-------- DATASET CONTENT --------

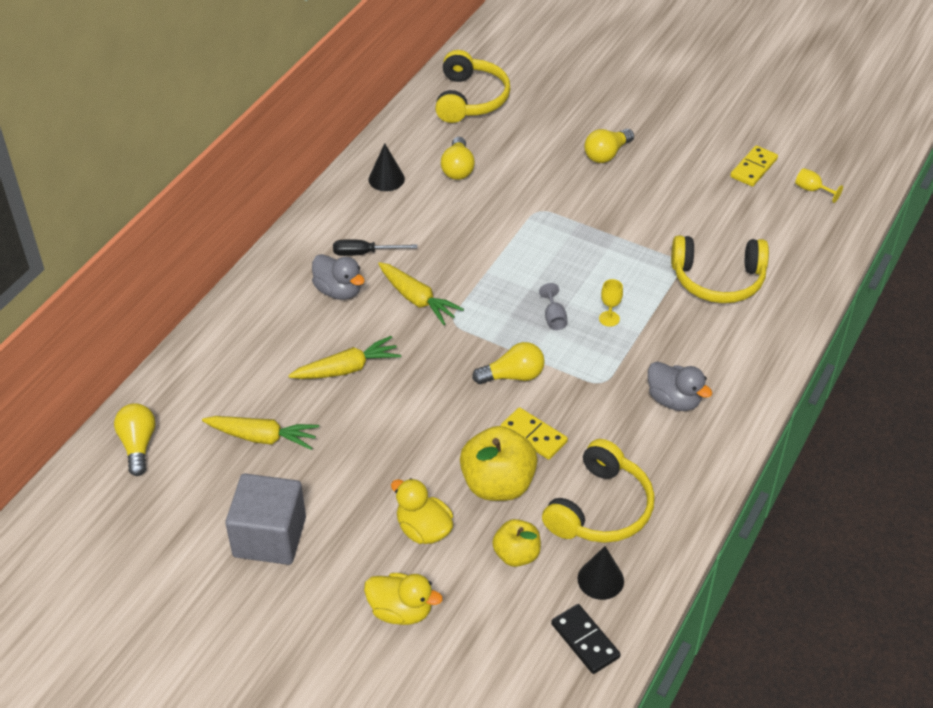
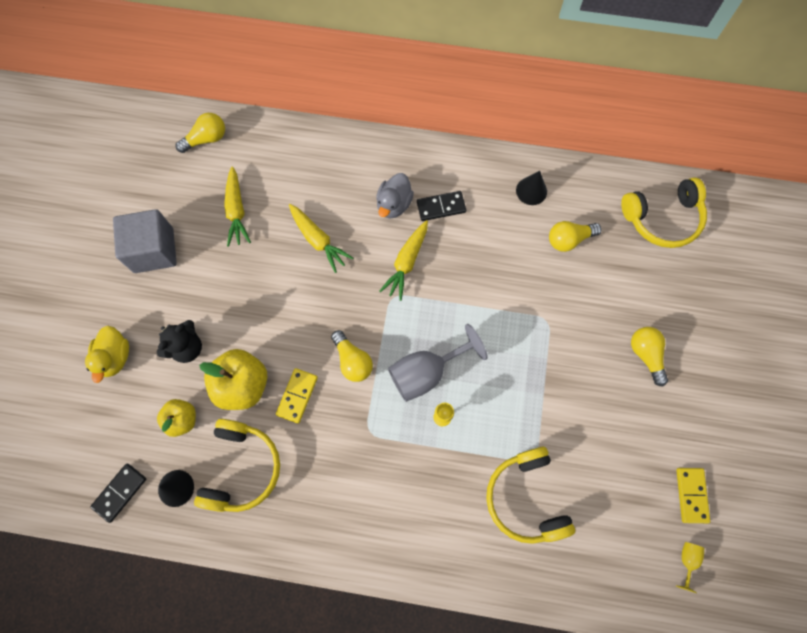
camera: 70 degrees right, 25 degrees up
black screwdriver [333,239,417,256] -> black domino [417,191,466,221]
yellow duck [391,478,453,544] -> black teddy bear [157,320,202,363]
grey goblet [539,283,568,330] -> grey goblet [388,324,488,402], size x2.24
yellow headphones [542,439,655,543] -> yellow headphones turned 90 degrees counterclockwise [194,419,280,512]
yellow light bulb [584,129,634,163] -> yellow light bulb turned 45 degrees clockwise [631,327,668,386]
grey duck [648,362,712,411] -> none
yellow domino [730,145,778,187] -> yellow domino turned 75 degrees clockwise [676,468,710,523]

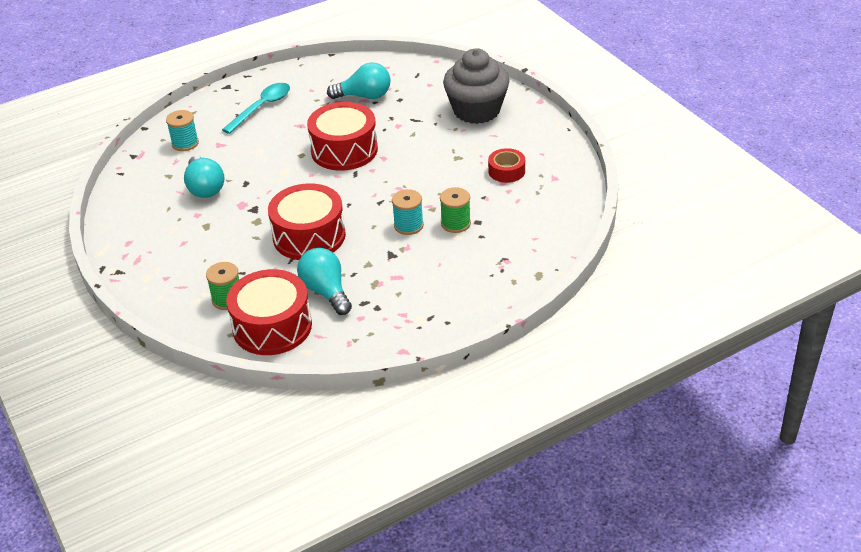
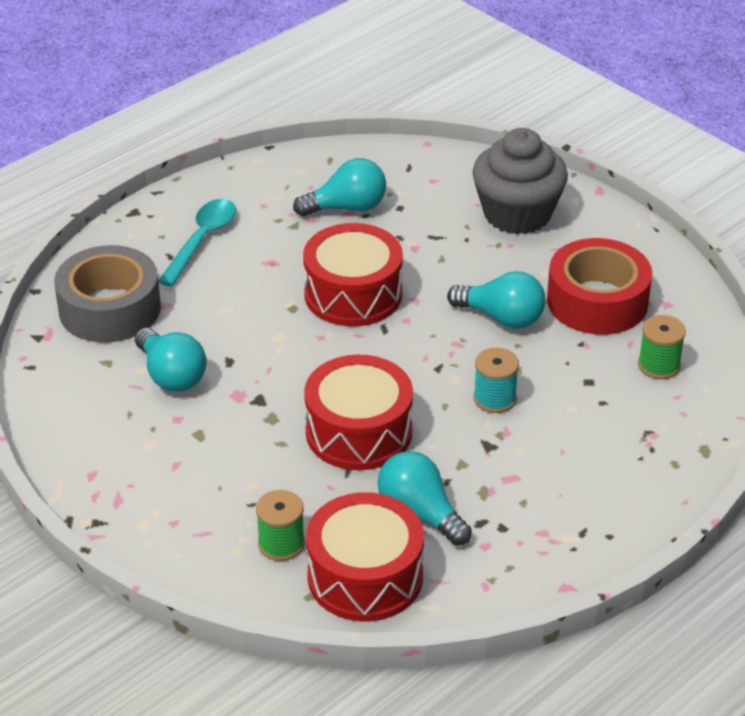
camera: 15 degrees left, 0 degrees up
turquoise spool [166,110,199,151] -> grey tape [54,245,161,342]
green spool [440,187,471,233] -> green spool moved to [638,315,686,379]
red tape [488,148,525,183] -> red tape [547,238,652,335], size x1.92
none -> turquoise light bulb [447,271,545,328]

--------

# [ACTION ITEM]
Determine how many lines above have the string "duck" and output nothing besides the count.

# [EXERCISE OUTPUT]
2